» Task item
All lines below between the line with "(192, 353) = (650, 271): blue drum -> none" and the line with "(167, 287) = (339, 467): green", including both, must be copied exactly, and the pictures must be omitted.

•••••

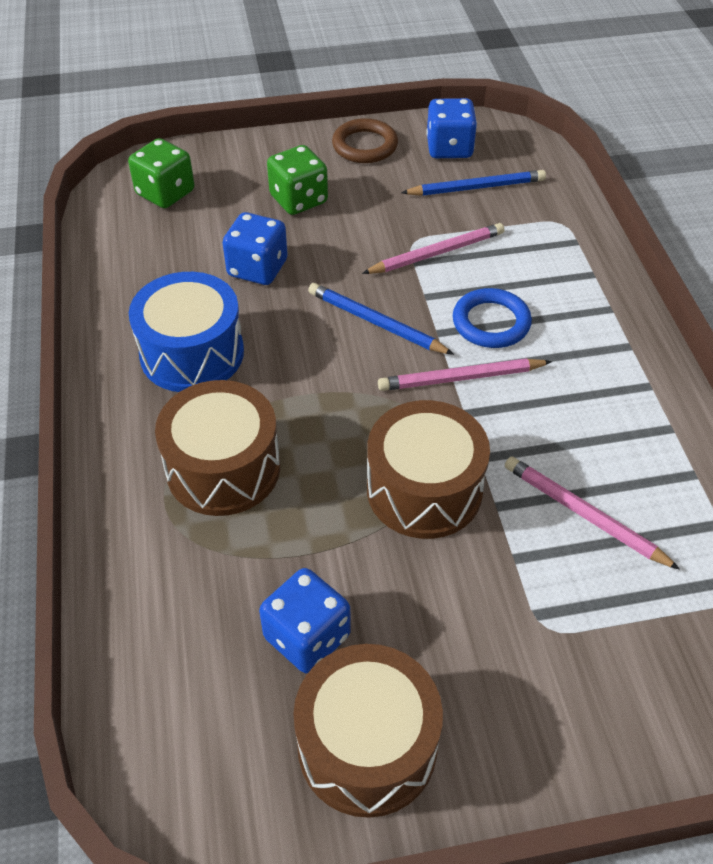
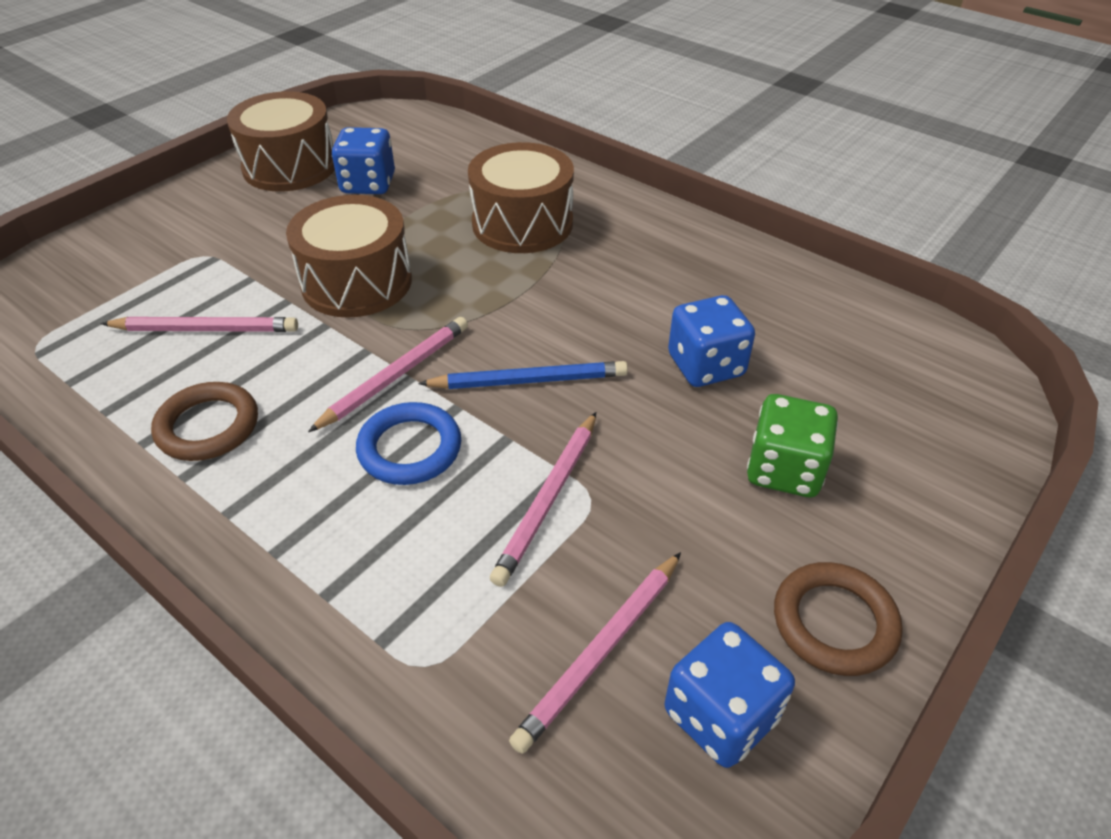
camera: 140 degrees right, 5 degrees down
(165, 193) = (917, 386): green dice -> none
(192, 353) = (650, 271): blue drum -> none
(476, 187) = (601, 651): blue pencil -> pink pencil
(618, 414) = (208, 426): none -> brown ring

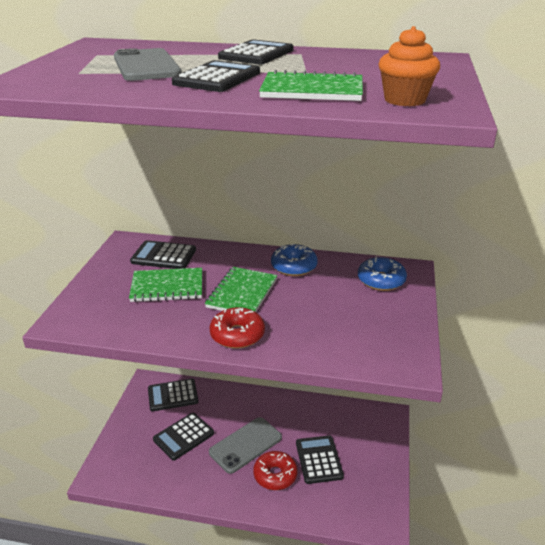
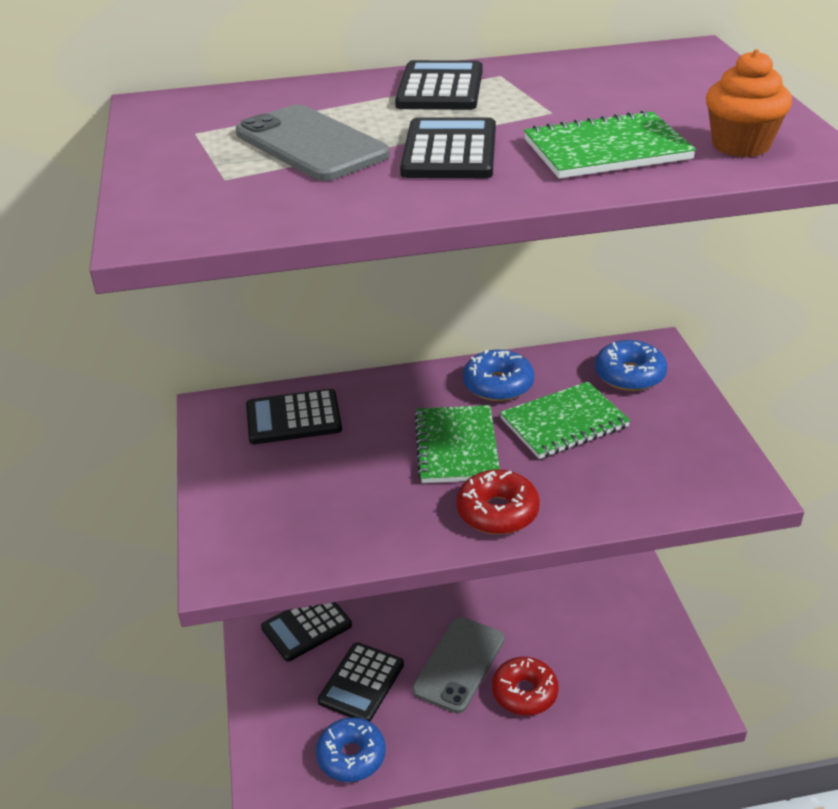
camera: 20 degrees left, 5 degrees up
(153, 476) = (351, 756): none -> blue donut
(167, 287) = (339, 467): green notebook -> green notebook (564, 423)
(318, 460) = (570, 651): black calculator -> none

•••••

» Task answer
(192, 353) = (650, 271): blue drum -> none
(476, 187) = (601, 651): blue pencil -> pink pencil
(618, 414) = (208, 426): none -> brown ring

camera: 20 degrees left, 5 degrees up
(153, 476) = (351, 756): none -> blue donut
(167, 287) = (339, 467): green notebook -> green notebook (564, 423)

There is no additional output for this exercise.